● **About this exercise**
Reproduce every line in the listing that contains the word "black".

● **Given data**
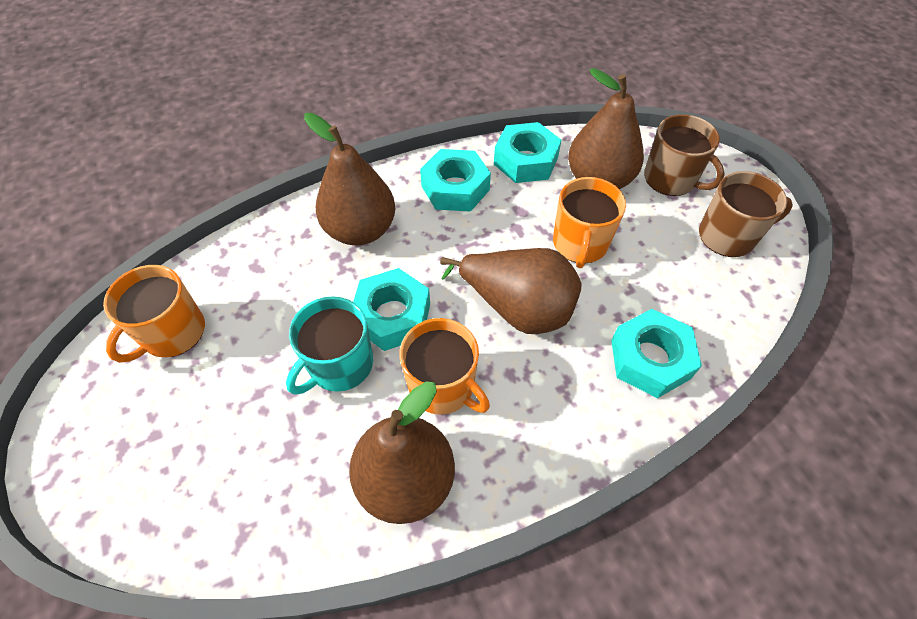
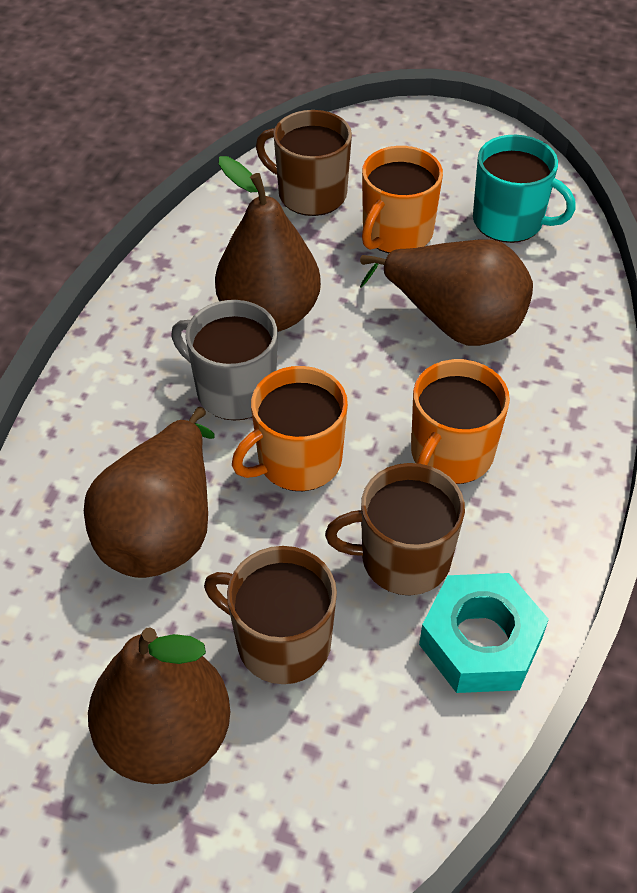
brown mug: 2 -> 3
grey mug: 0 -> 1
turquoise nut: 4 -> 1

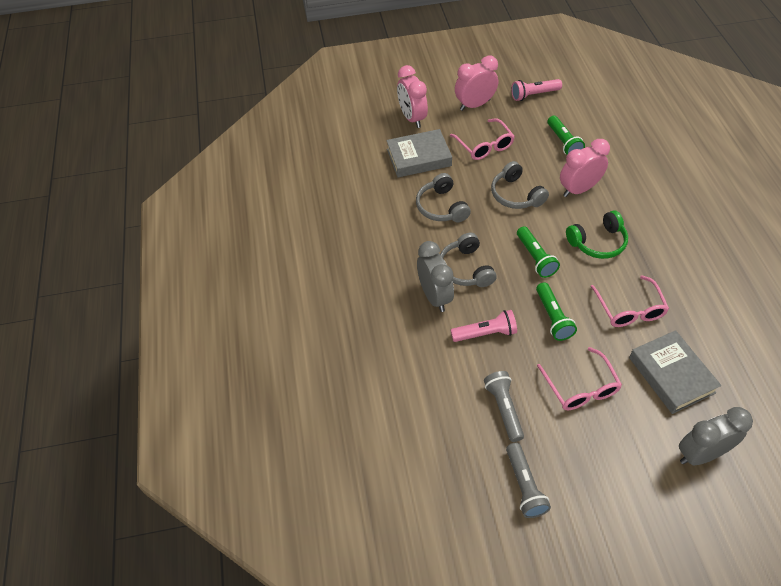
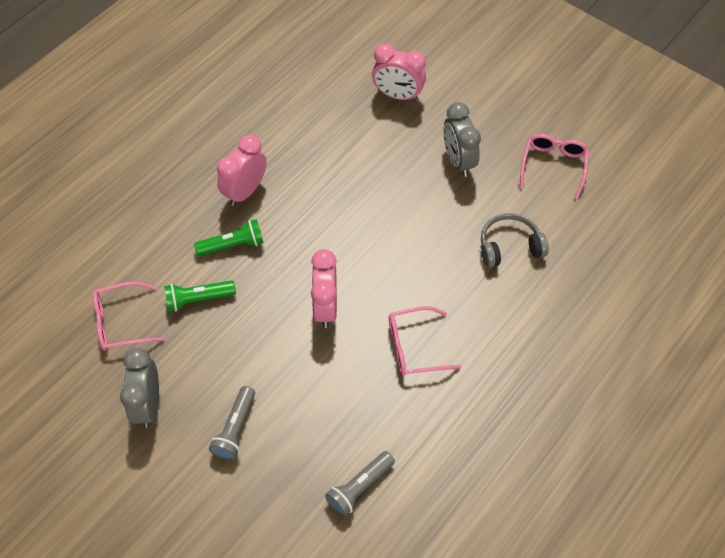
green flashlight: 3 -> 2
green headphones: 1 -> 0
grey book: 2 -> 0
grey headphones: 3 -> 1
pink flashlight: 2 -> 0

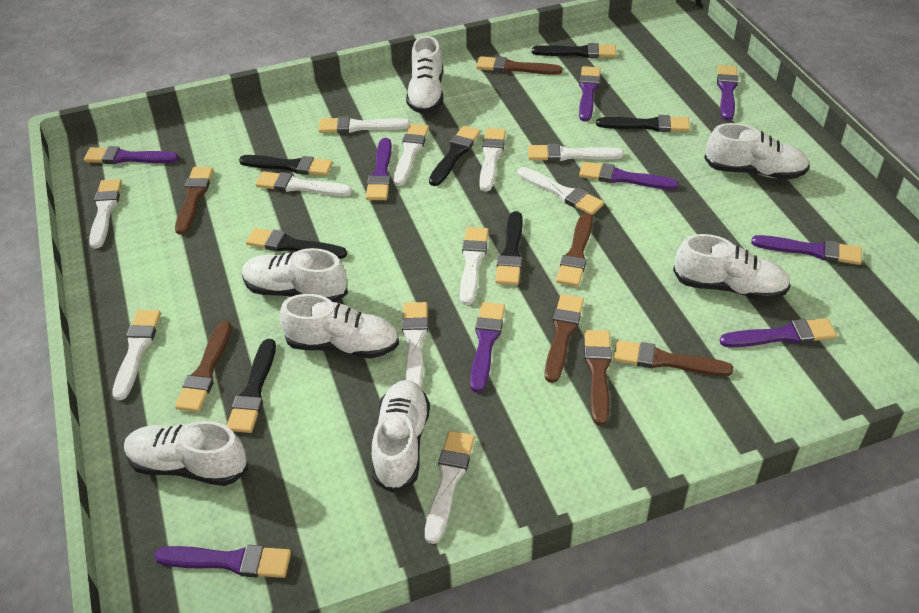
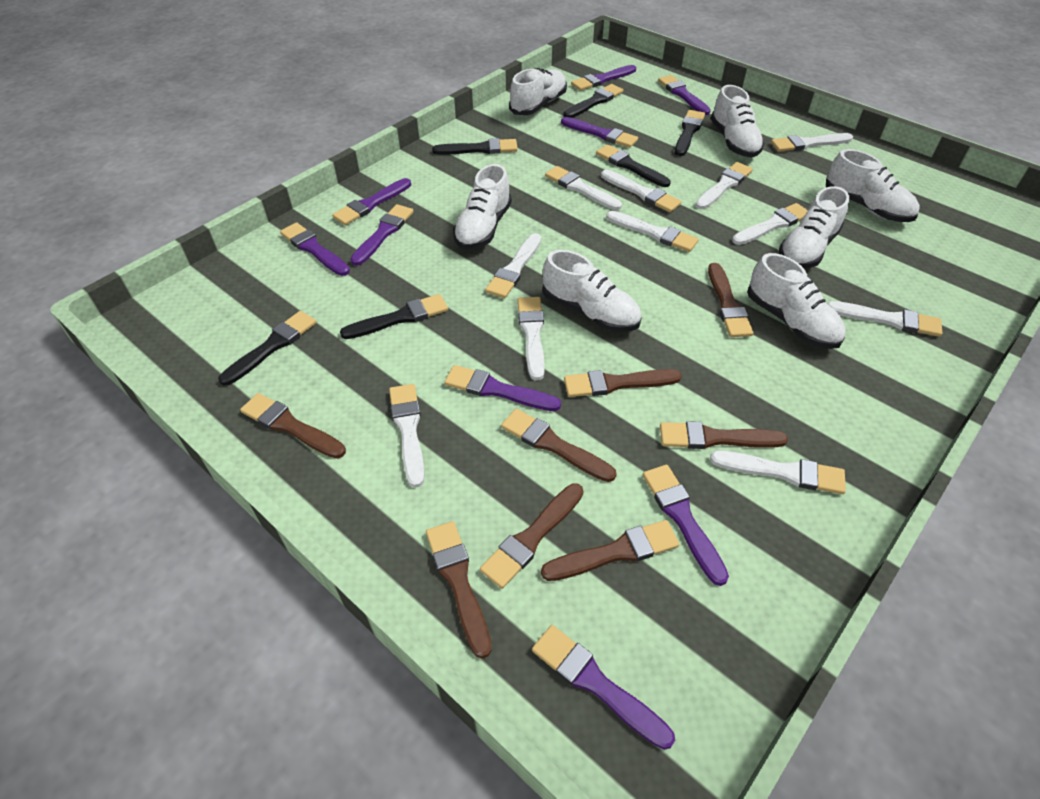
black brush: 7 -> 6
brown brush: 7 -> 8

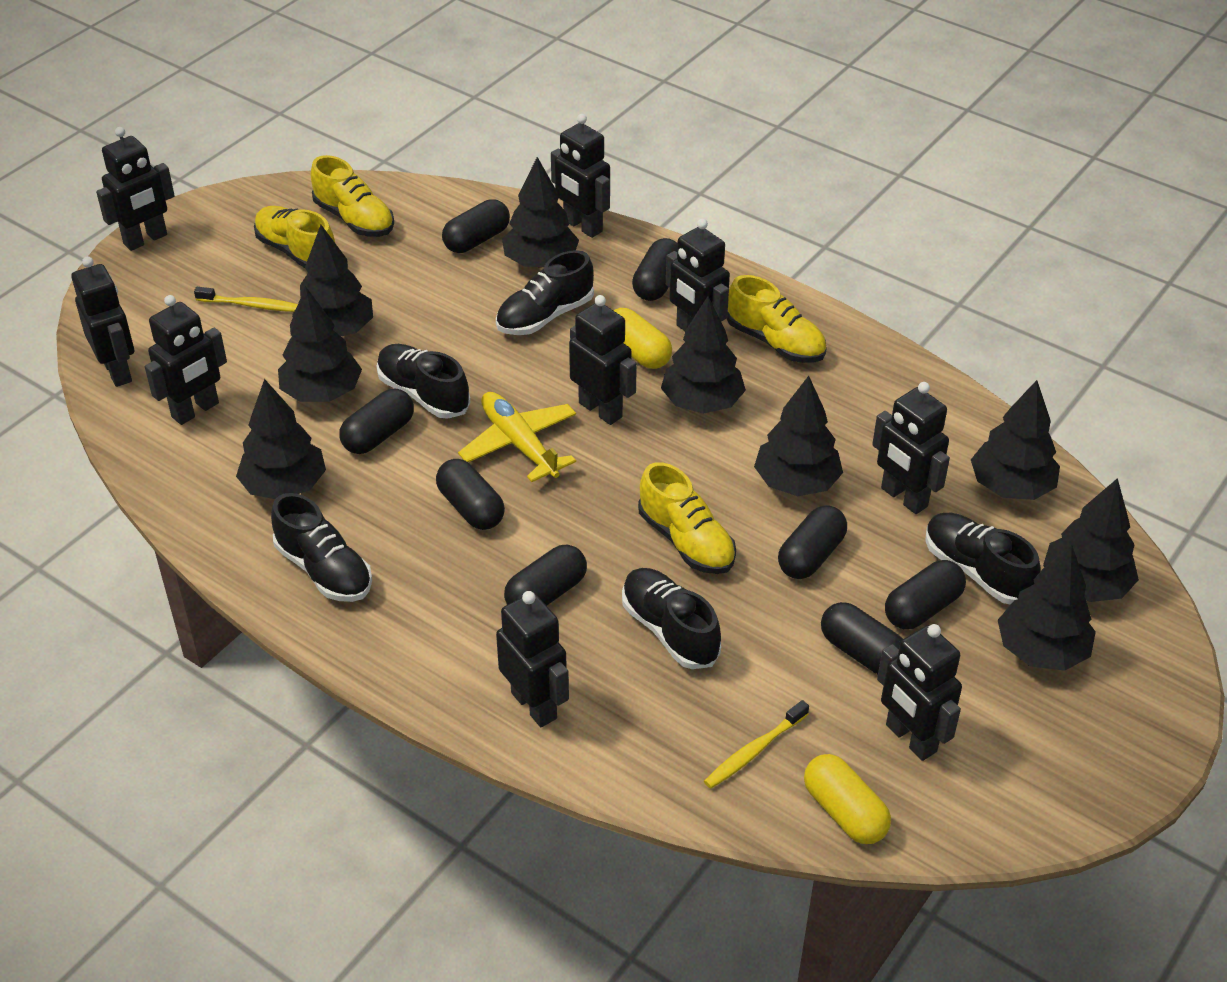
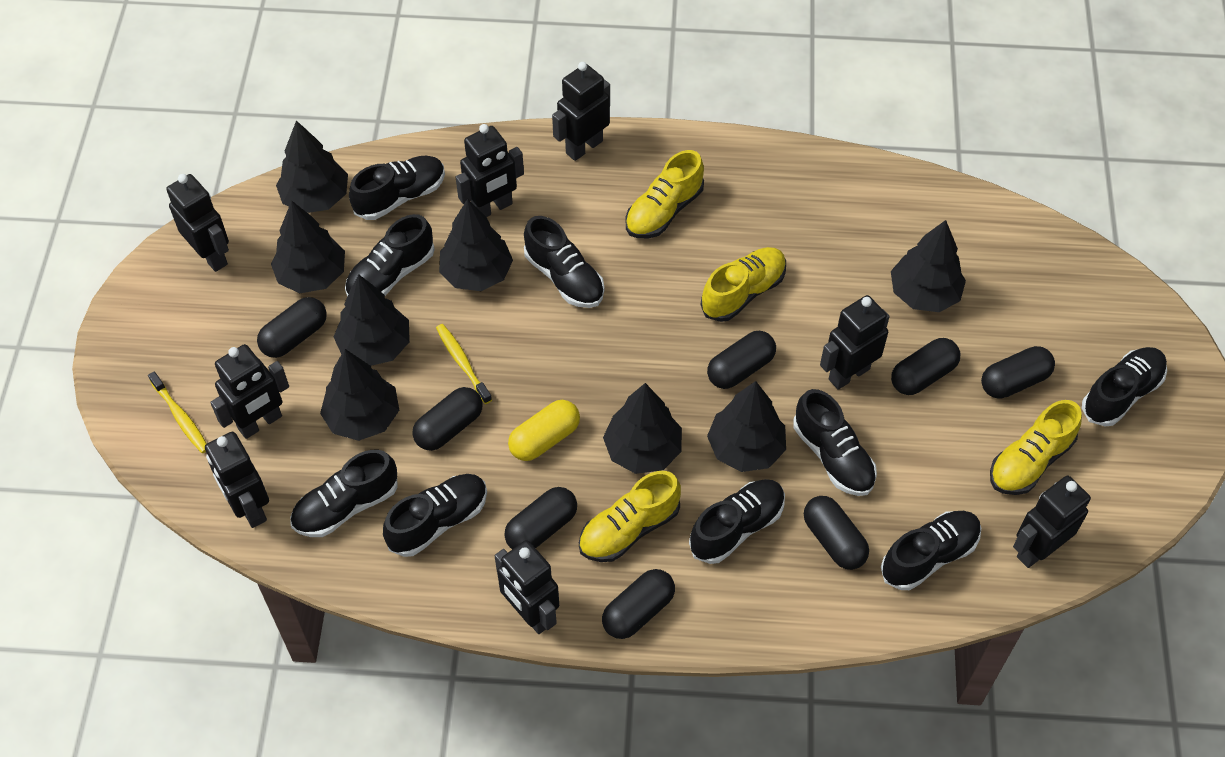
black robot: 9 -> 8
black shoe: 5 -> 9
black tree: 9 -> 8
yellow capsule: 2 -> 1
yellow plane: 1 -> 0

● **Result of this exercise**
black brush: 7 -> 6
black robot: 9 -> 8
black shoe: 5 -> 9
black tree: 9 -> 8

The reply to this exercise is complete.